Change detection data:
○ ○ ○ ○
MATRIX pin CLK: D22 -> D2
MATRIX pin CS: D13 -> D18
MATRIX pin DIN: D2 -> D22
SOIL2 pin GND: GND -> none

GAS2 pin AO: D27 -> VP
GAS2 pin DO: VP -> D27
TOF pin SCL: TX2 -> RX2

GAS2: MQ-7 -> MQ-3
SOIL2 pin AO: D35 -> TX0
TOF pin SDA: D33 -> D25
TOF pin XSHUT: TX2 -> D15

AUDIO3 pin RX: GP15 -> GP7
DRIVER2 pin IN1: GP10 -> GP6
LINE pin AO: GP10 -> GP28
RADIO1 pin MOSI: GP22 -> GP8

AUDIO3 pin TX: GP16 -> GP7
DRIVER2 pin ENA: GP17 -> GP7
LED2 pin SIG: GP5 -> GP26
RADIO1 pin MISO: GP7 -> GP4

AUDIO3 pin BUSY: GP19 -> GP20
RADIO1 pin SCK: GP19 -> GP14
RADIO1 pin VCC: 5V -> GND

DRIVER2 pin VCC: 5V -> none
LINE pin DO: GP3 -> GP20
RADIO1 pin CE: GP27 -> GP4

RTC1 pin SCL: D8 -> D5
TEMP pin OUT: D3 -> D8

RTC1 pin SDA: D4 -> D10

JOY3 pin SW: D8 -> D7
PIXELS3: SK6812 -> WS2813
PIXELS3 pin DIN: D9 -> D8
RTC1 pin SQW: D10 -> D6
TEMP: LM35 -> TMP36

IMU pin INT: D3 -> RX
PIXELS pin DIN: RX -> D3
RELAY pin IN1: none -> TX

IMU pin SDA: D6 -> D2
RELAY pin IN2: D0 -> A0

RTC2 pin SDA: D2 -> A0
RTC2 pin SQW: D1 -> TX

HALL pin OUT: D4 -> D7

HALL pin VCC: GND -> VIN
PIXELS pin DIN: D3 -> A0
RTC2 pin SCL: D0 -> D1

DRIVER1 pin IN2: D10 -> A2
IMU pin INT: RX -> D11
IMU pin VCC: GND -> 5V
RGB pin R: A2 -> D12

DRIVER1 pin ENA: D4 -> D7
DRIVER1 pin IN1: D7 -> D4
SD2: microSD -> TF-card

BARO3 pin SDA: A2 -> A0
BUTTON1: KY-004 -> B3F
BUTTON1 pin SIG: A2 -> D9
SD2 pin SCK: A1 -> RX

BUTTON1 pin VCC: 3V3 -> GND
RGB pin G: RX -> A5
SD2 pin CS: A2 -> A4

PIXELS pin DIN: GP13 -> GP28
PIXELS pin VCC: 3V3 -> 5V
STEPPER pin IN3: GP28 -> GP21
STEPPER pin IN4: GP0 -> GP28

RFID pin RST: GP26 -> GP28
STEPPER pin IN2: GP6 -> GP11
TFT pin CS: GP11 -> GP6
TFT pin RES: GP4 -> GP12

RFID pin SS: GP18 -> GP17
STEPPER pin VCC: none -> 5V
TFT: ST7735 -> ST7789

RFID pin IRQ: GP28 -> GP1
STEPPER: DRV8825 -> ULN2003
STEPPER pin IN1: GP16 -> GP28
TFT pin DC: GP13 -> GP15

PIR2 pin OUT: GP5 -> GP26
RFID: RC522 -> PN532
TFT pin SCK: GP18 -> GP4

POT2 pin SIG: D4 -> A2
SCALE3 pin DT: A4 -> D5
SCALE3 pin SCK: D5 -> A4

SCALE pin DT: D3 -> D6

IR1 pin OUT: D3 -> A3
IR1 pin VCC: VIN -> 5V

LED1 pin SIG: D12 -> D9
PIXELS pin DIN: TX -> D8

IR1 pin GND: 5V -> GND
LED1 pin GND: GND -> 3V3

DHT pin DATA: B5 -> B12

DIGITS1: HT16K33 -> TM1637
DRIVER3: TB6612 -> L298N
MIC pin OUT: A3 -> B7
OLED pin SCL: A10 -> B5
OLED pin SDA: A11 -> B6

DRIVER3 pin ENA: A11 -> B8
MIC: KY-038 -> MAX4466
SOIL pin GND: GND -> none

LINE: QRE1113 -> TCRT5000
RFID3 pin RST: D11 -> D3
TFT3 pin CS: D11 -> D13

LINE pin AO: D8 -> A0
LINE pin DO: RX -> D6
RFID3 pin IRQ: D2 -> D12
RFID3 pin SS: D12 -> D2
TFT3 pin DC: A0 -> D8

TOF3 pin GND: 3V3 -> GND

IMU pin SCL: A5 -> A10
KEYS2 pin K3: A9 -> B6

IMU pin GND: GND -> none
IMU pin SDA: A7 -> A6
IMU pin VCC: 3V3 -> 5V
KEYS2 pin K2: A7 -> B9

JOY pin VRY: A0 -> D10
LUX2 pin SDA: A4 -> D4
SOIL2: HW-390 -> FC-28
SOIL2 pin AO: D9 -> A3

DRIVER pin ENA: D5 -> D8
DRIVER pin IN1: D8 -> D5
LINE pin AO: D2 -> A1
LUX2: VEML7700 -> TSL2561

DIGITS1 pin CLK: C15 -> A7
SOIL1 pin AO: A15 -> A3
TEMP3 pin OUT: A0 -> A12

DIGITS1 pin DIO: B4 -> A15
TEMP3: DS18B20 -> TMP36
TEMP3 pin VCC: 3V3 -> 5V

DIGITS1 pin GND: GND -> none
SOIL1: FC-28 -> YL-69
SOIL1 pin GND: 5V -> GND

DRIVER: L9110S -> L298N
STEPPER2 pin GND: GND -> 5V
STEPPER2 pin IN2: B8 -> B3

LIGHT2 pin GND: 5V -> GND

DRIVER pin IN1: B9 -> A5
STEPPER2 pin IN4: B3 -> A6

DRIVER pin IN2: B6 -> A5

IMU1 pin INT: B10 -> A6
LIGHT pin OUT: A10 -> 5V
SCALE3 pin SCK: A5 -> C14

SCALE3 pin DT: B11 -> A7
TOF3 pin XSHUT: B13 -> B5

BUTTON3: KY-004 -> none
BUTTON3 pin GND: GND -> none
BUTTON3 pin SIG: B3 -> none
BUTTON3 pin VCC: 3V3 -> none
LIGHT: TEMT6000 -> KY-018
○ ○ ○ ○
Work item: Write out again, exactly, the line containing "LIGHT pin OUT: A10 -> 5V" and every later line of the records. Omit the rest.

Exercise answer:
LIGHT pin OUT: A10 -> 5V
SCALE3 pin SCK: A5 -> C14

SCALE3 pin DT: B11 -> A7
TOF3 pin XSHUT: B13 -> B5

BUTTON3: KY-004 -> none
BUTTON3 pin GND: GND -> none
BUTTON3 pin SIG: B3 -> none
BUTTON3 pin VCC: 3V3 -> none
LIGHT: TEMT6000 -> KY-018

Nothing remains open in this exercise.